## Your objective
Only an exact repetition is needed: the lines from the start of the listing below through the line that contains "manzana [rojo]; dispensador", pictures omitted.

## Records provided
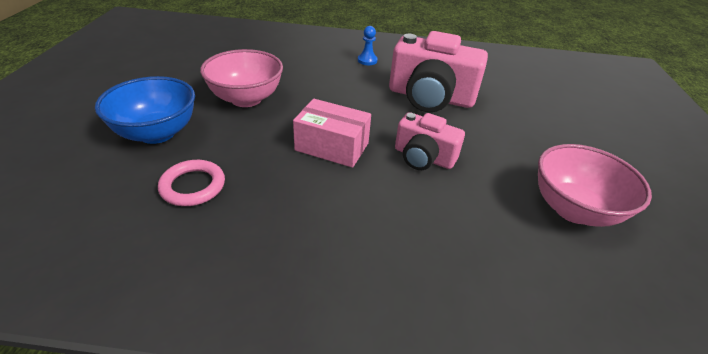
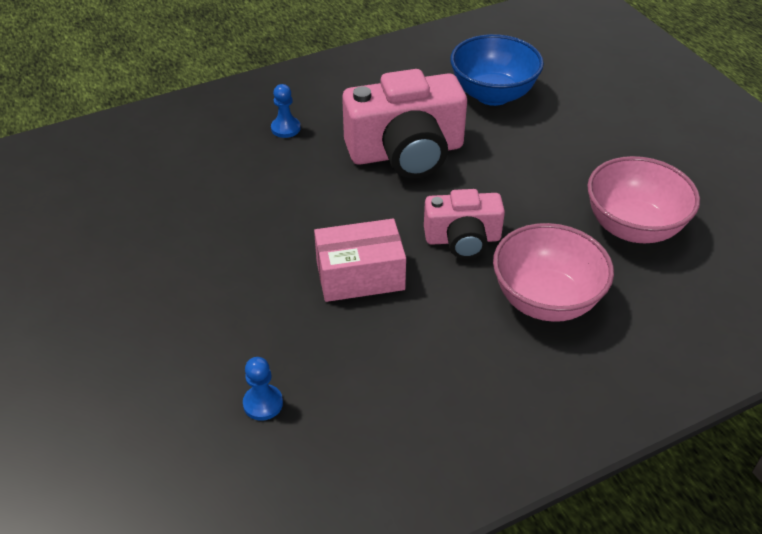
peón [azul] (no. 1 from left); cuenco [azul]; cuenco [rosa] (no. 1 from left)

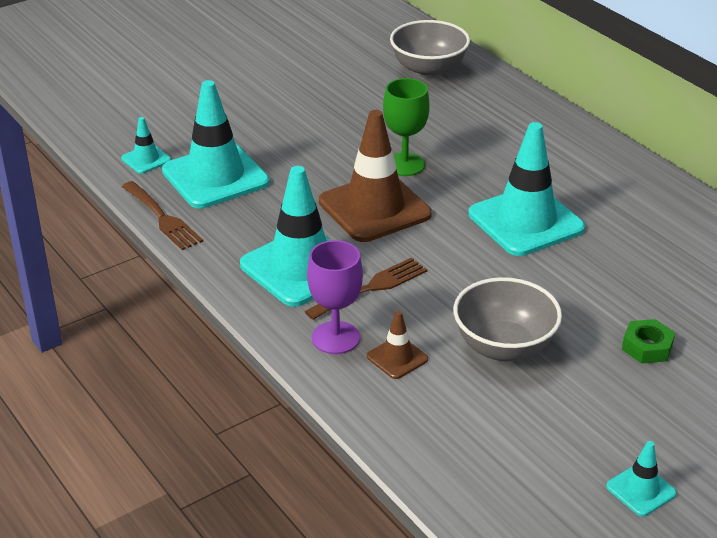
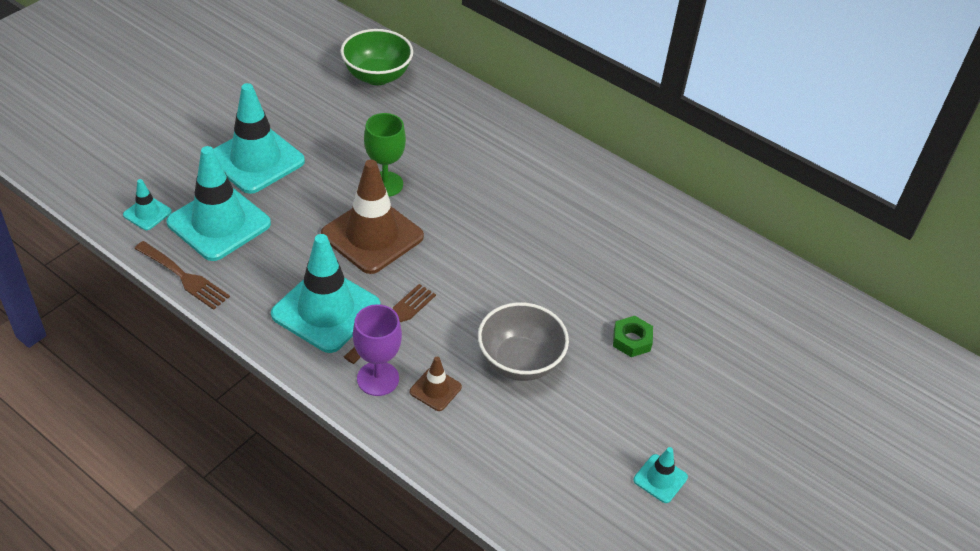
cono de tráfico [turquesa] (no. 3 from left); cuenco [verde]

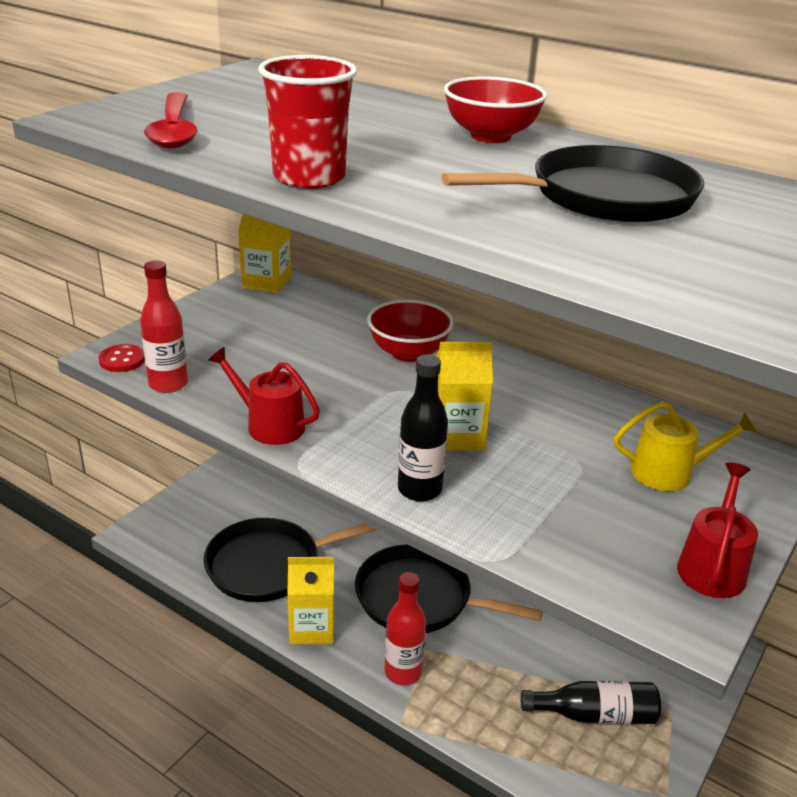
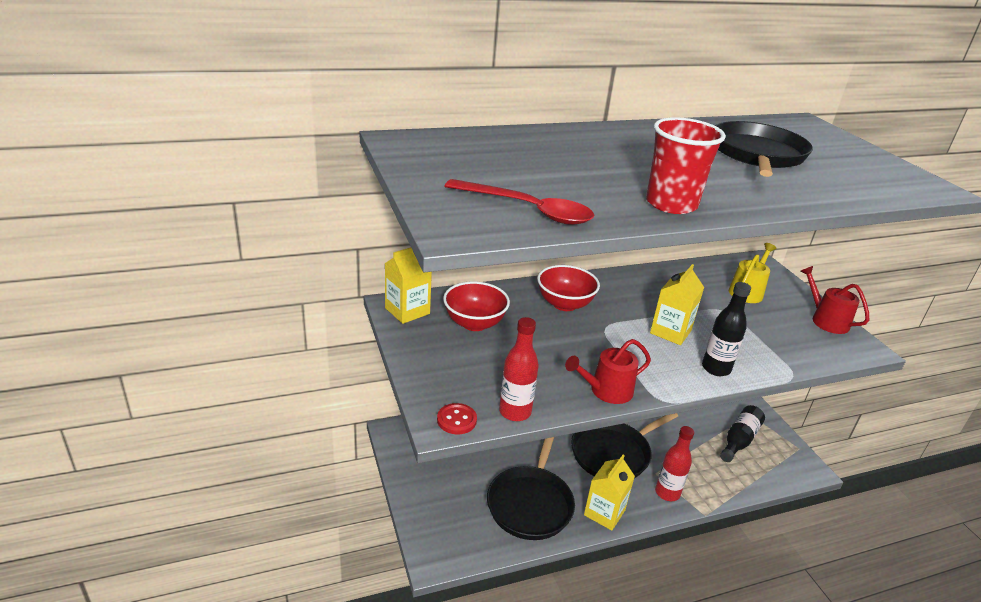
cuenco [rojo] (no. 1 from left)

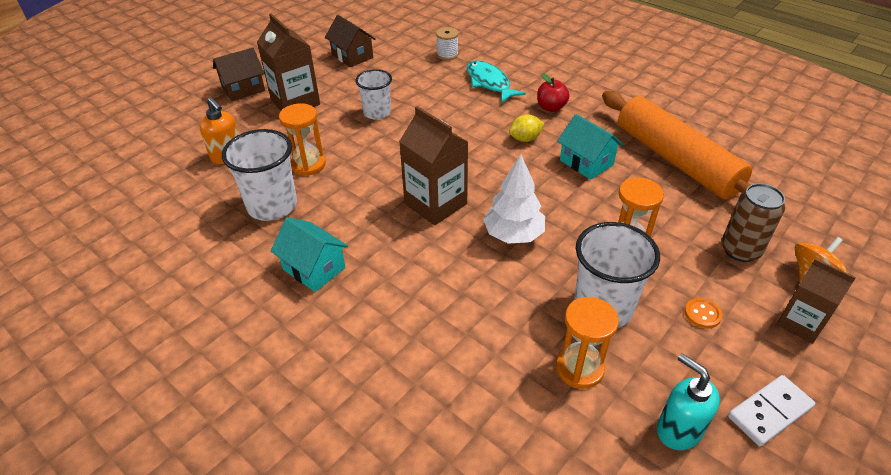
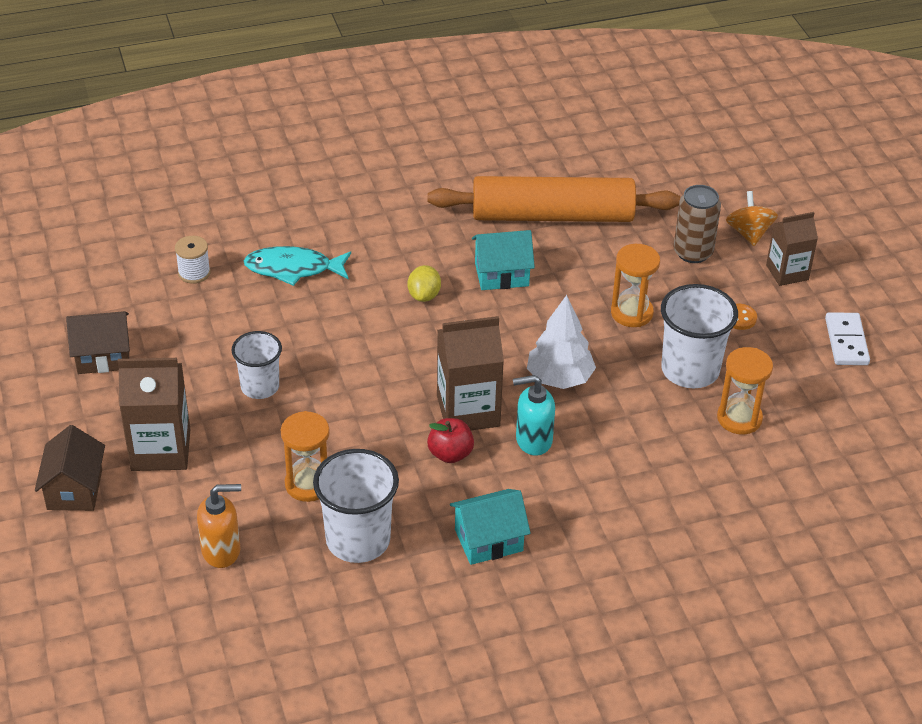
manzana [rojo]; dispensador de jabón [turquesa]

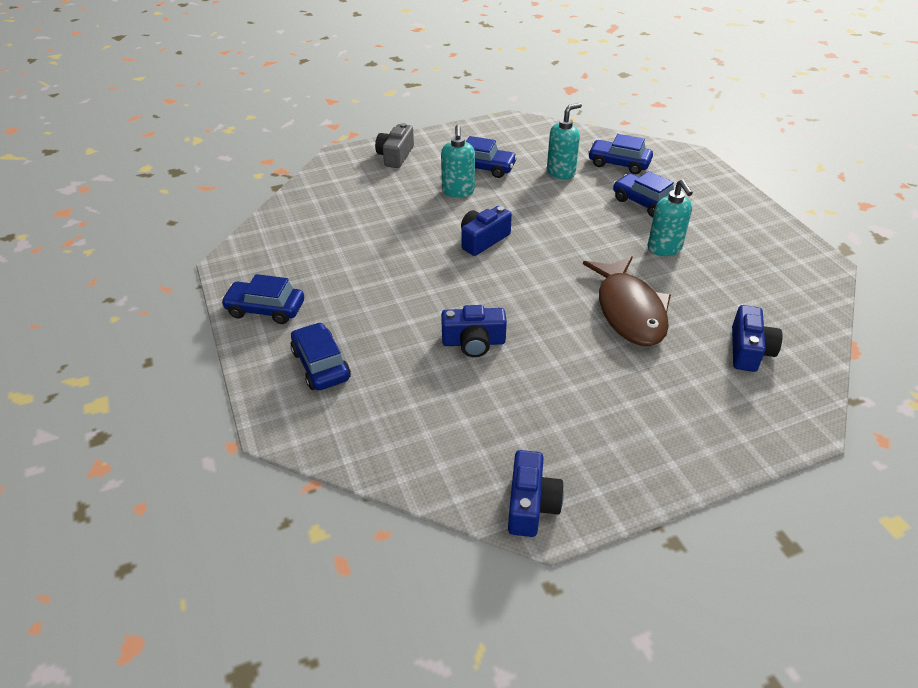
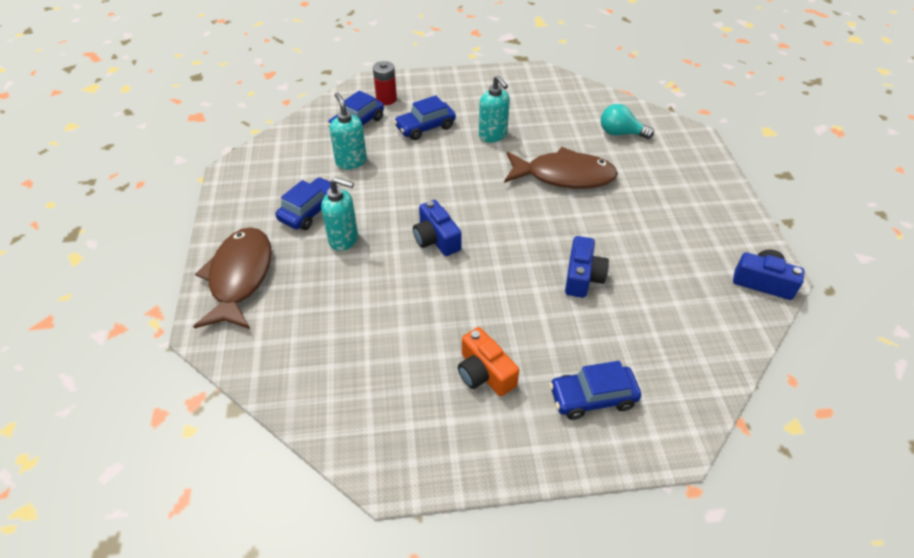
pez [marrón] (no. 1 from left); pila [rojo]; cámara [naranja]; dispensador de jabón [turquesa] (no. 3 from left); bombilla [turquesa]; coche [azul] (no. 1 from left in the first image)

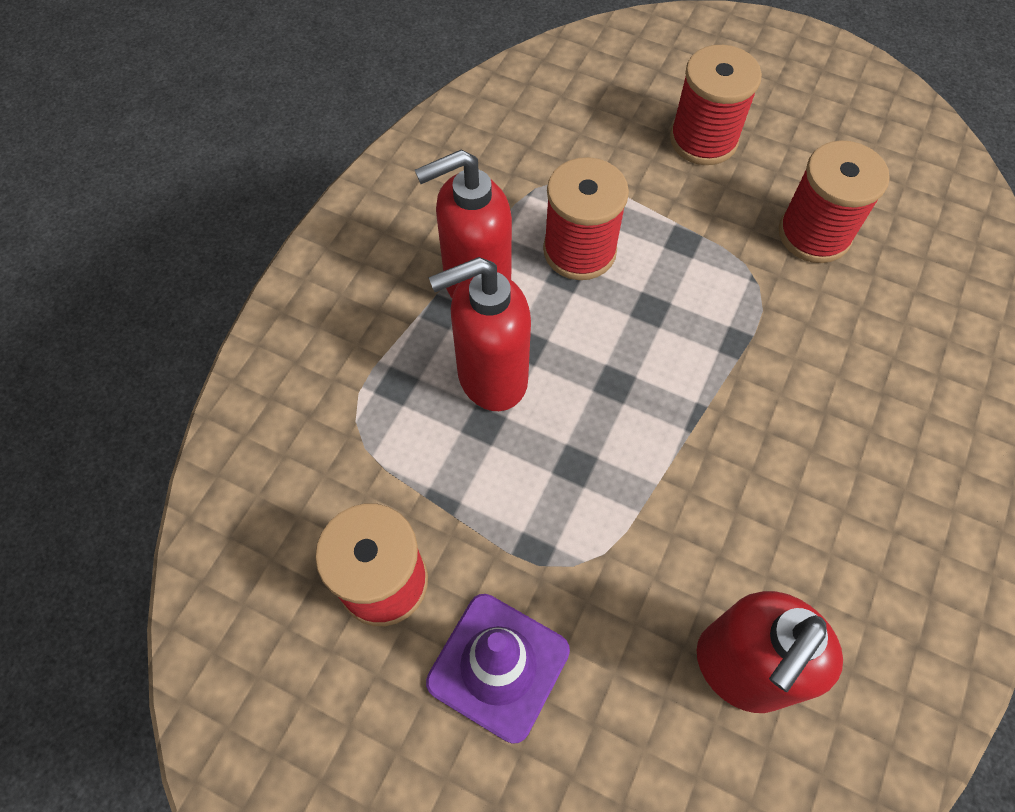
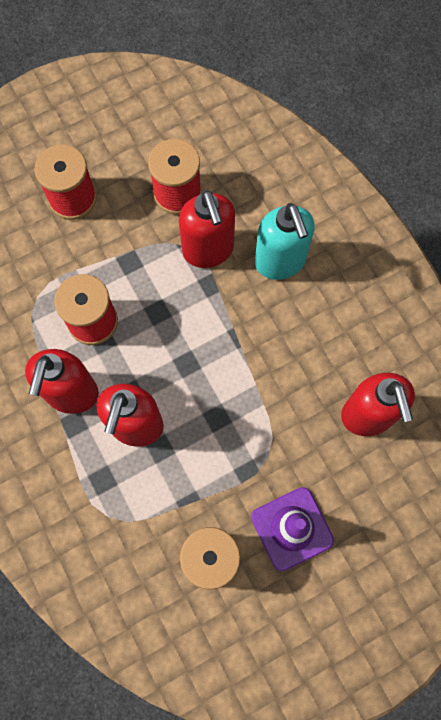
dispensador de jabón [rojo] (no. 3 from left); dispensador de jabón [turquesa]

## Response
peón [azul] (no. 1 from left); cuenco [azul]; cuenco [rosa] (no. 1 from left)

cono de tráfico [turquesa] (no. 3 from left); cuenco [verde]

cuenco [rojo] (no. 1 from left)

manzana [rojo]; dispensador de jabón [turquesa]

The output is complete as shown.